■ **Exercise objective**:
Set down every record below exactly as it stands, leaving out the pictures.

Records from a data source:
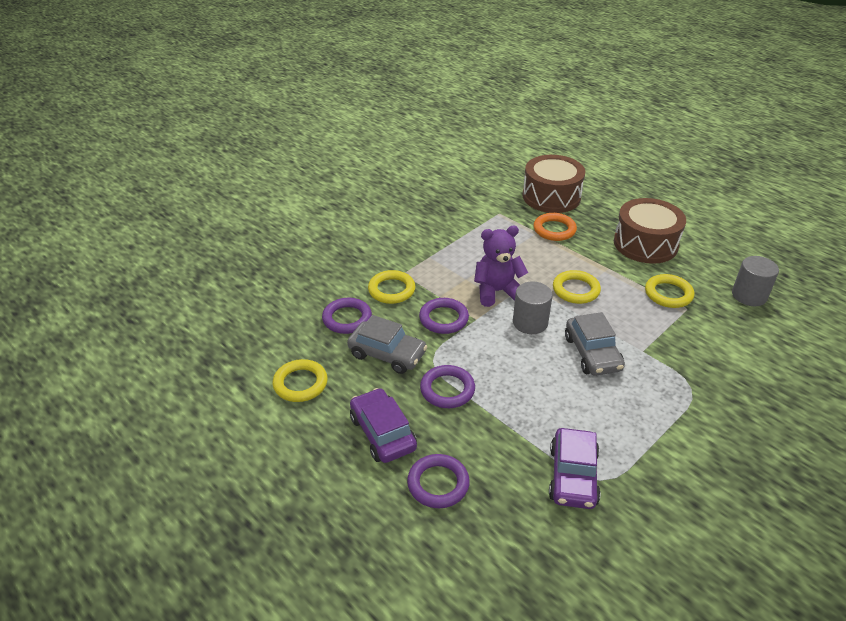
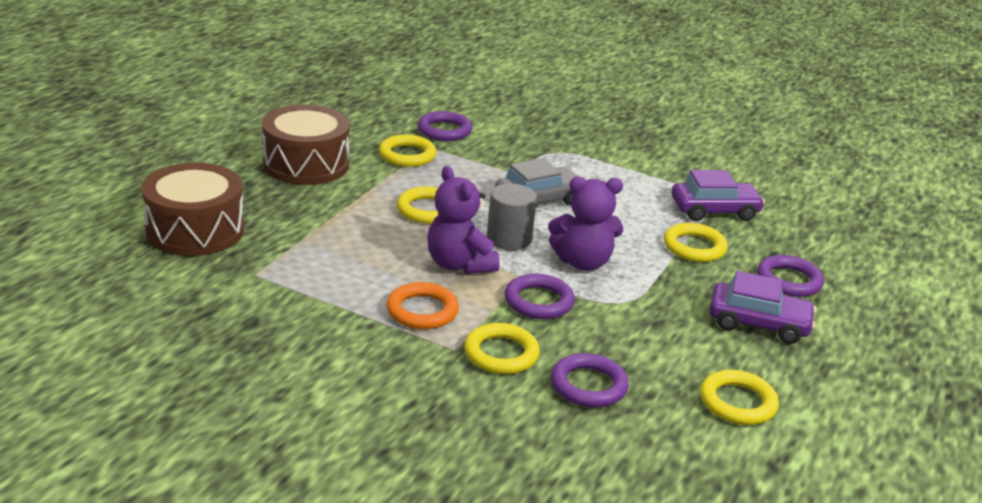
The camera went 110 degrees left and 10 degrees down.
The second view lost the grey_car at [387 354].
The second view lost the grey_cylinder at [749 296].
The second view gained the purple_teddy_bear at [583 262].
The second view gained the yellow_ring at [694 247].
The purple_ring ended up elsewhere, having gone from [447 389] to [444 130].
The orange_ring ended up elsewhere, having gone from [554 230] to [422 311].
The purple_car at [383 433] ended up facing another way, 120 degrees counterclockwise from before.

■ **Solution for this task**:
The camera went 110 degrees left and 10 degrees down.
The second view lost the grey_car at [387 354].
The second view lost the grey_cylinder at [749 296].
The second view gained the purple_teddy_bear at [583 262].
The second view gained the yellow_ring at [694 247].
The purple_ring ended up elsewhere, having gone from [447 389] to [444 130].
The orange_ring ended up elsewhere, having gone from [554 230] to [422 311].
The purple_car at [383 433] ended up facing another way, 120 degrees counterclockwise from before.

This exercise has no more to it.